YOUR ASSIGNMENT
From the records below, print only the part that opens with the line containing "none -> red brick A2:B2 level 1" and closes with the line containing "none -> lime brick D6 level 1"; omit the pictures.

(Object correspondence data)
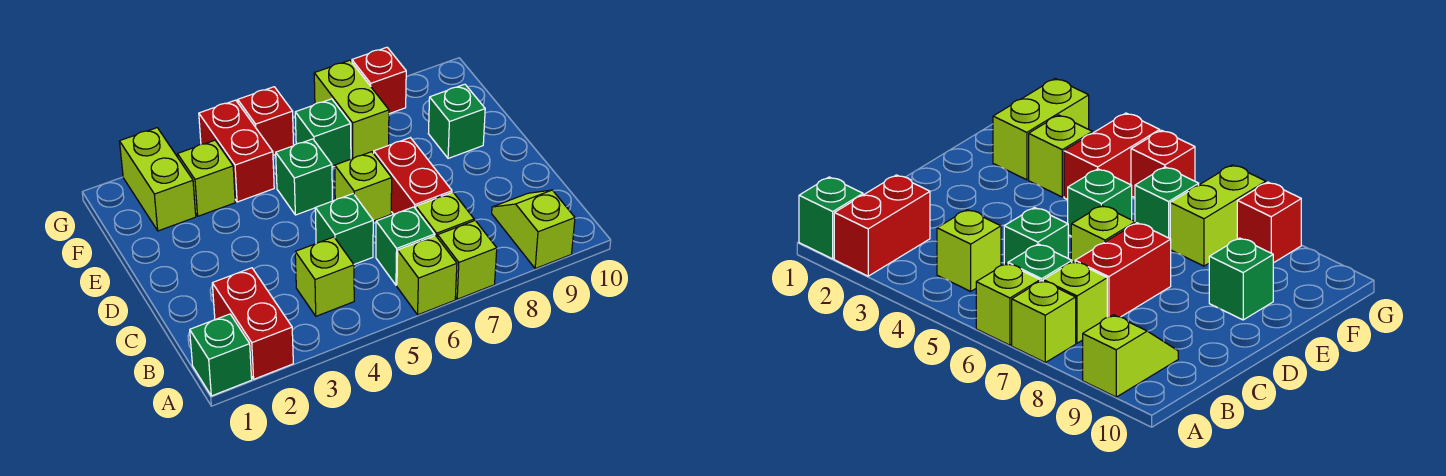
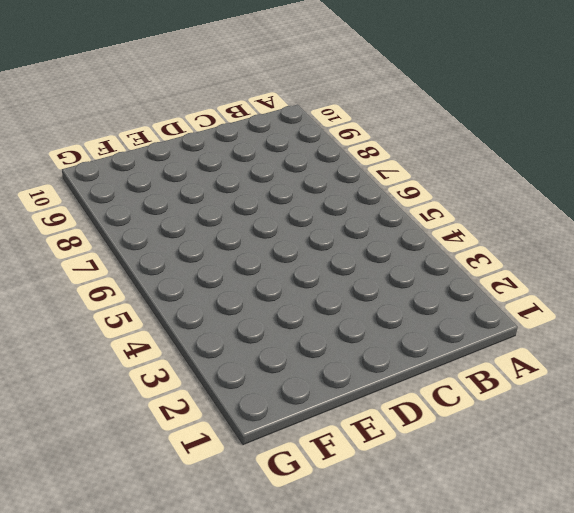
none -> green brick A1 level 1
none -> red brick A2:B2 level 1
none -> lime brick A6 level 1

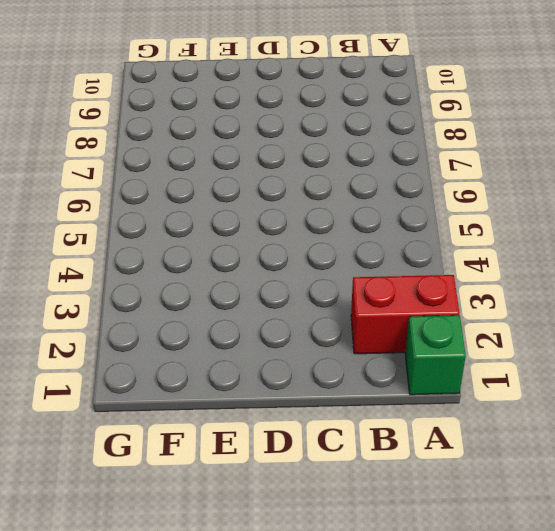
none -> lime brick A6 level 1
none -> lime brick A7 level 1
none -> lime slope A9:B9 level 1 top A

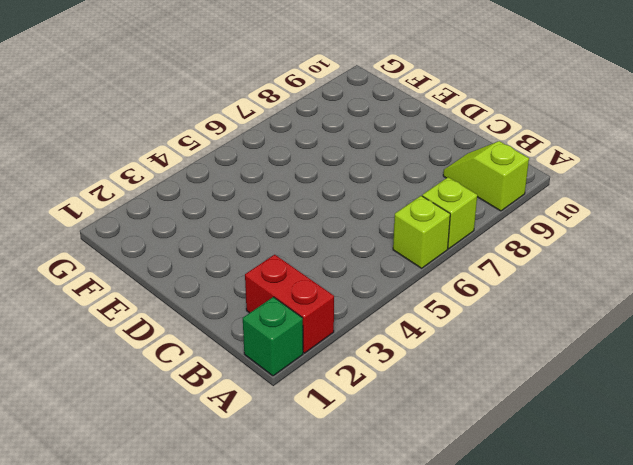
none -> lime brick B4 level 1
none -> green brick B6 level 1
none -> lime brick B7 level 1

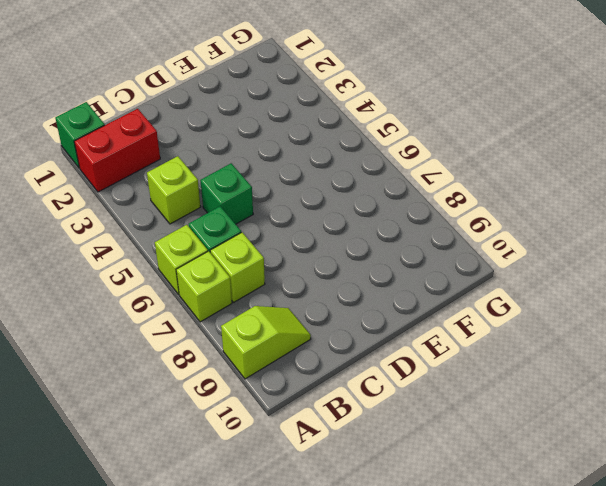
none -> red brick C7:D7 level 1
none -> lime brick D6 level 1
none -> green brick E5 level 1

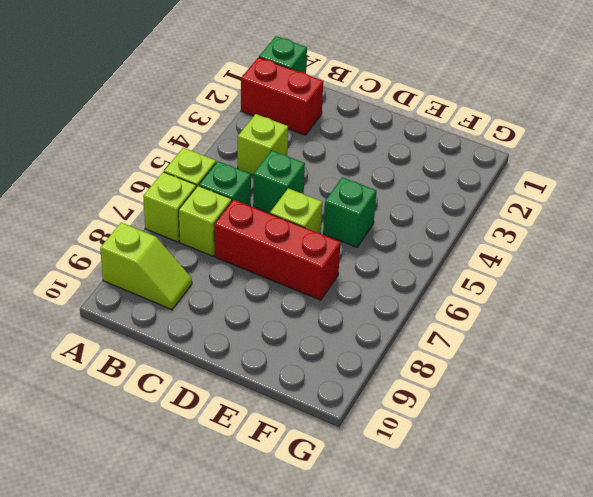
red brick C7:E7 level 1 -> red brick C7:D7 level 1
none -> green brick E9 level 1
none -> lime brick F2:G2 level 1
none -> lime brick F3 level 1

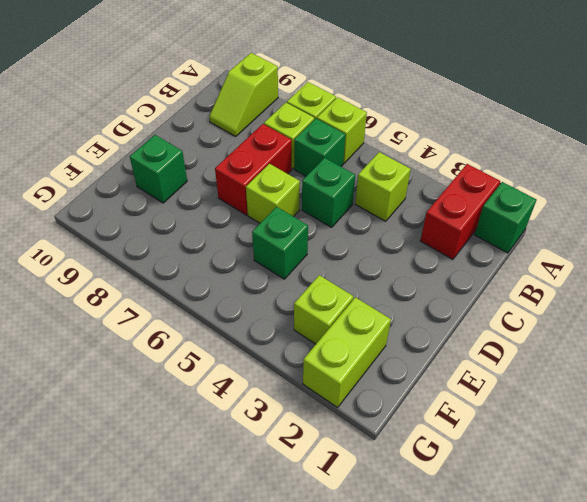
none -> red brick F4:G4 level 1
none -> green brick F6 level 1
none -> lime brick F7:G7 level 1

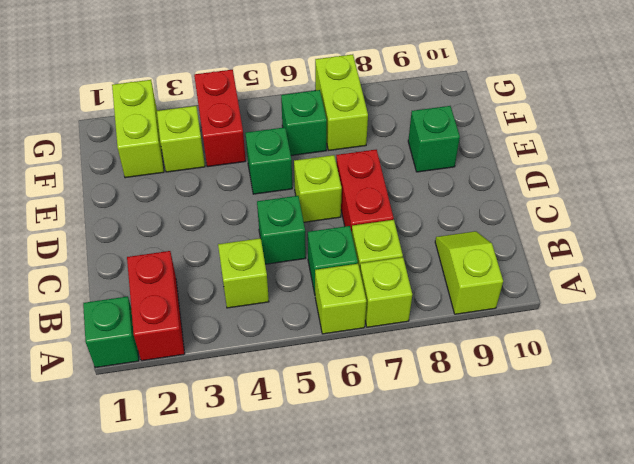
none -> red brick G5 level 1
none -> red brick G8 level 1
==
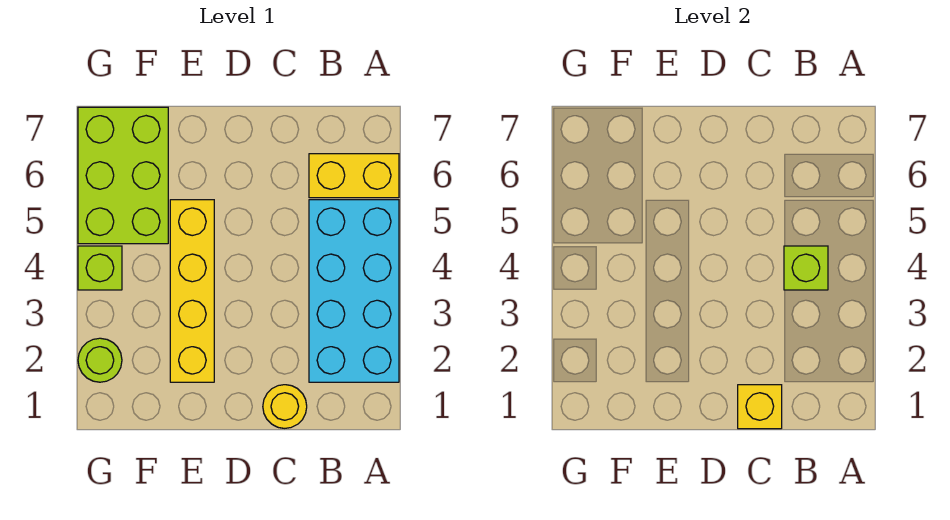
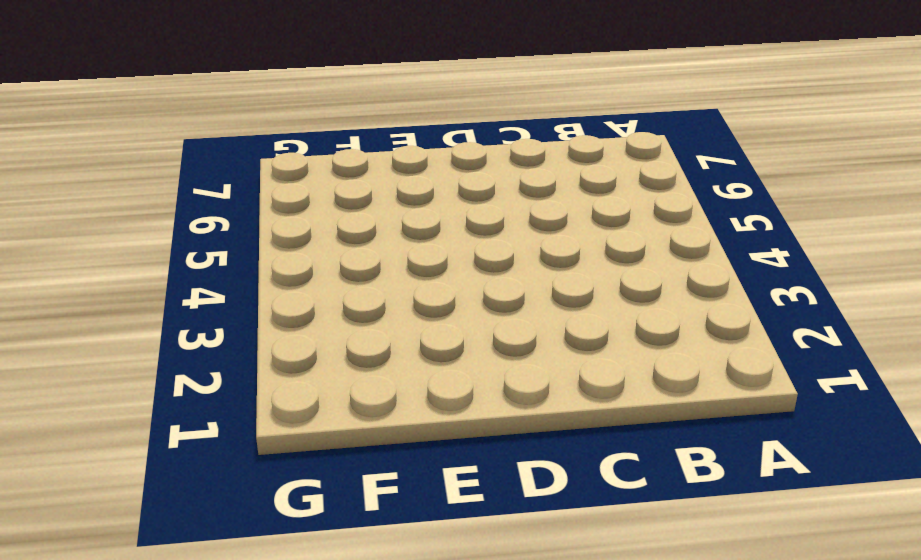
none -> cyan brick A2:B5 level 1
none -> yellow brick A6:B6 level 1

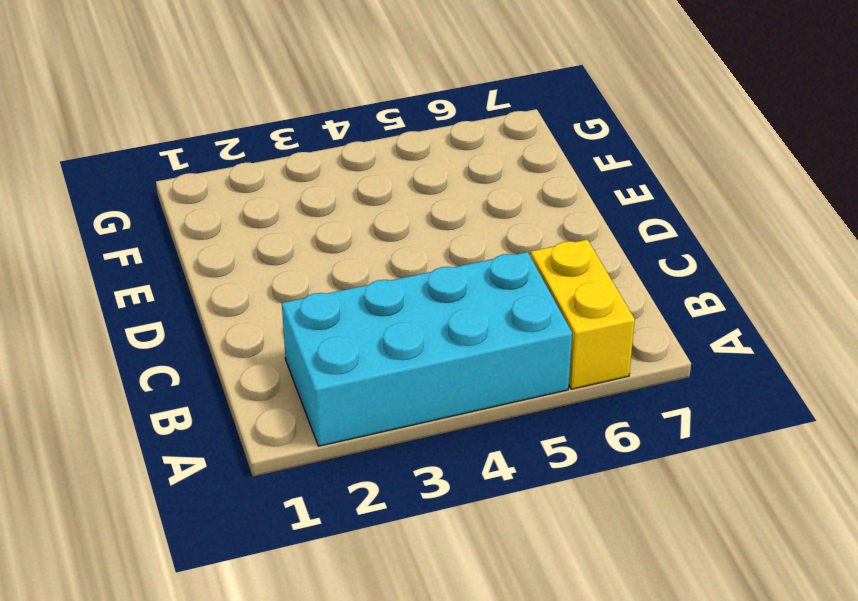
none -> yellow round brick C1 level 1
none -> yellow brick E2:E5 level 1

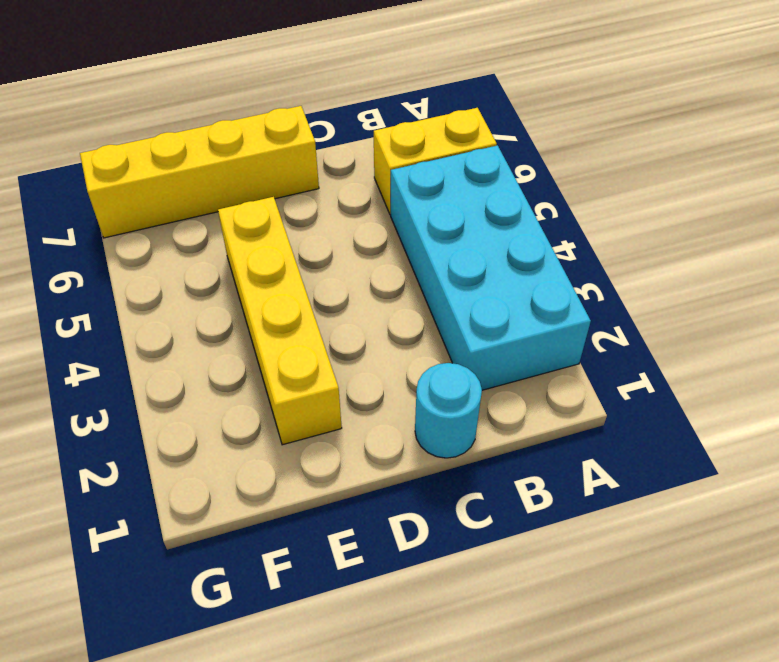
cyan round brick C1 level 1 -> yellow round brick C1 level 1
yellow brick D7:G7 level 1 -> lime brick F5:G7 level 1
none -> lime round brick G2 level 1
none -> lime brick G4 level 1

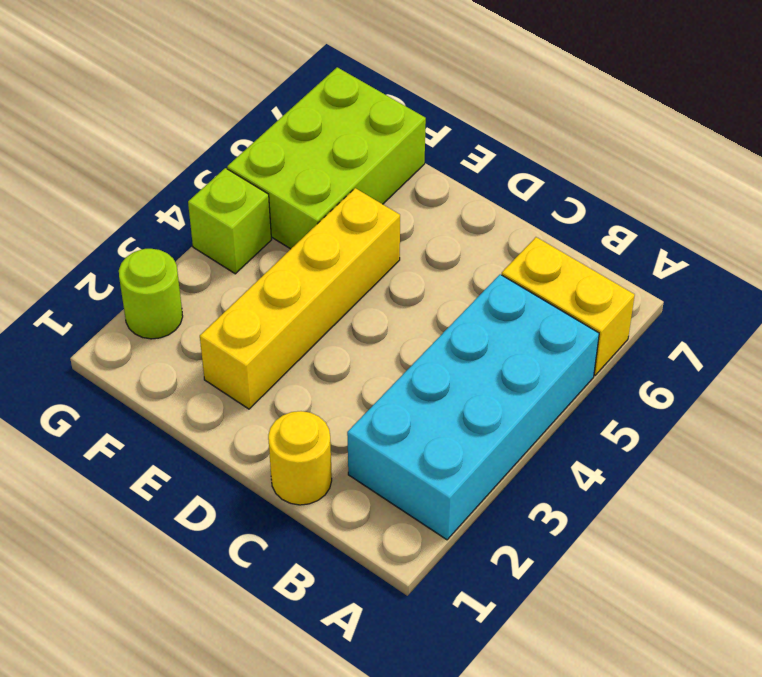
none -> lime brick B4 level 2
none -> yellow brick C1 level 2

ANSWER FOR THE TASK
none -> red brick A2:B2 level 1
none -> lime brick A6 level 1

none -> lime brick A6 level 1
none -> lime brick A7 level 1
none -> lime slope A9:B9 level 1 top A

none -> lime brick B4 level 1
none -> green brick B6 level 1
none -> lime brick B7 level 1

none -> red brick C7:D7 level 1
none -> lime brick D6 level 1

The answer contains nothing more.